* [Task item] Extract exactly and only the lines from the one containing "MIC pin OUT: A5 -> A0" through the end of the entries below. Pictures should not appear in the copy.

[Version difference data]
[Start of section]

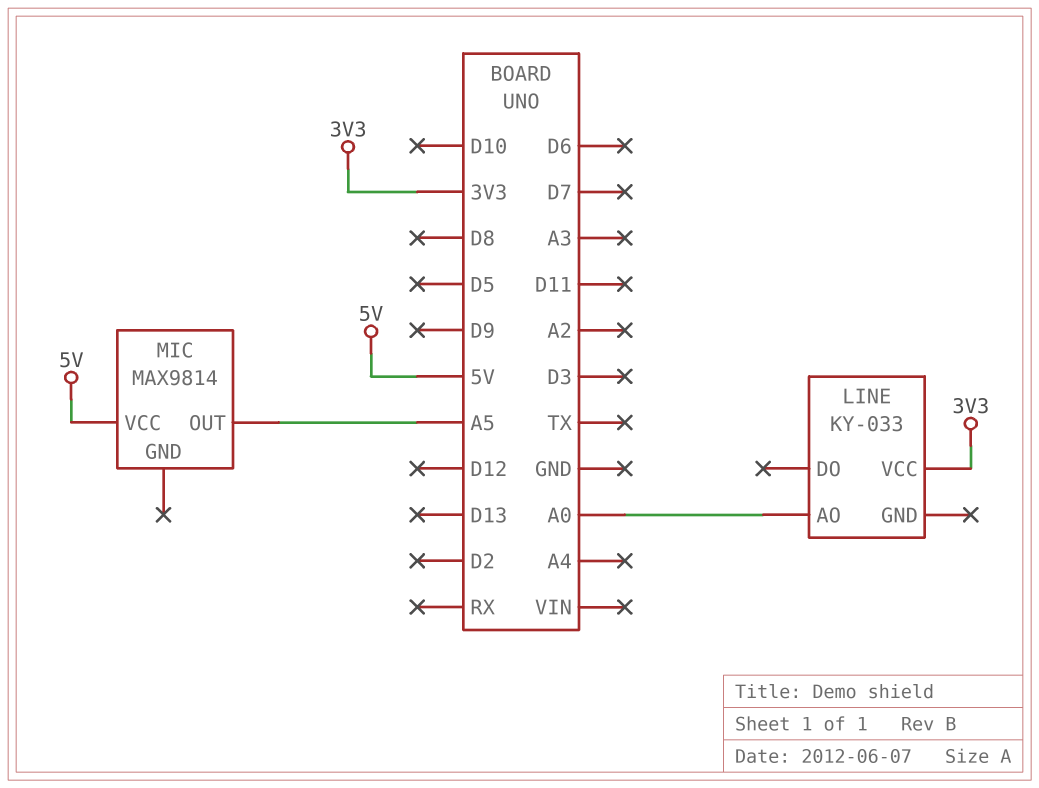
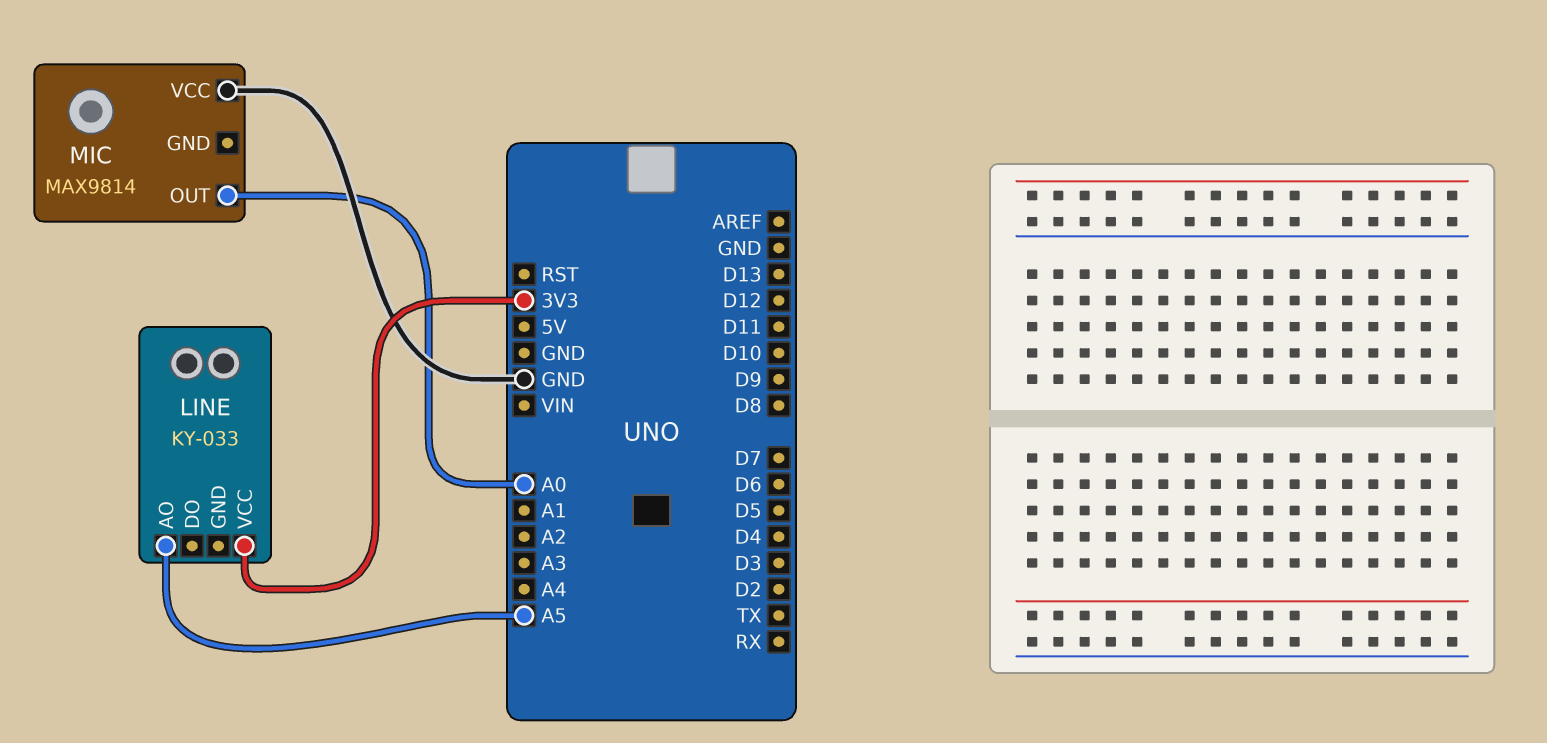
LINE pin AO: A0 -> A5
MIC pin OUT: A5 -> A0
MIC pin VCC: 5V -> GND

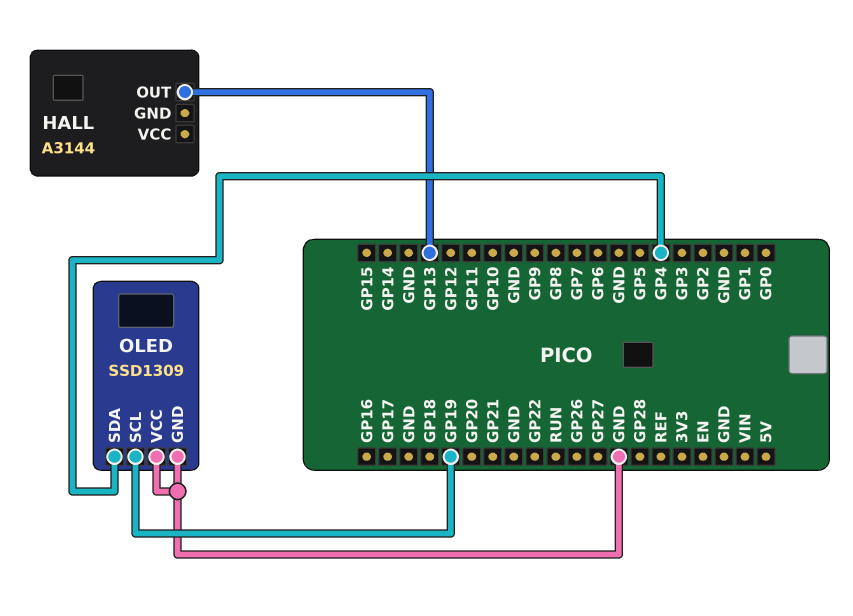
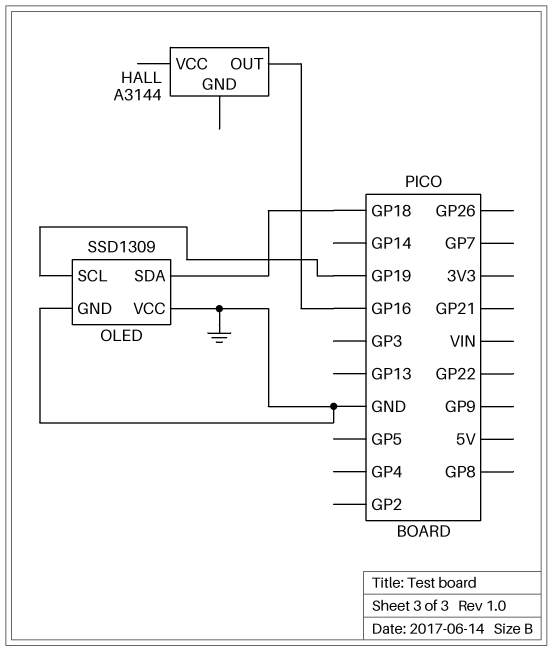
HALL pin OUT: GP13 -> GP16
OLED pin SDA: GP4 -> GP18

[End of section]

* [Response below]
MIC pin OUT: A5 -> A0
MIC pin VCC: 5V -> GND

HALL pin OUT: GP13 -> GP16
OLED pin SDA: GP4 -> GP18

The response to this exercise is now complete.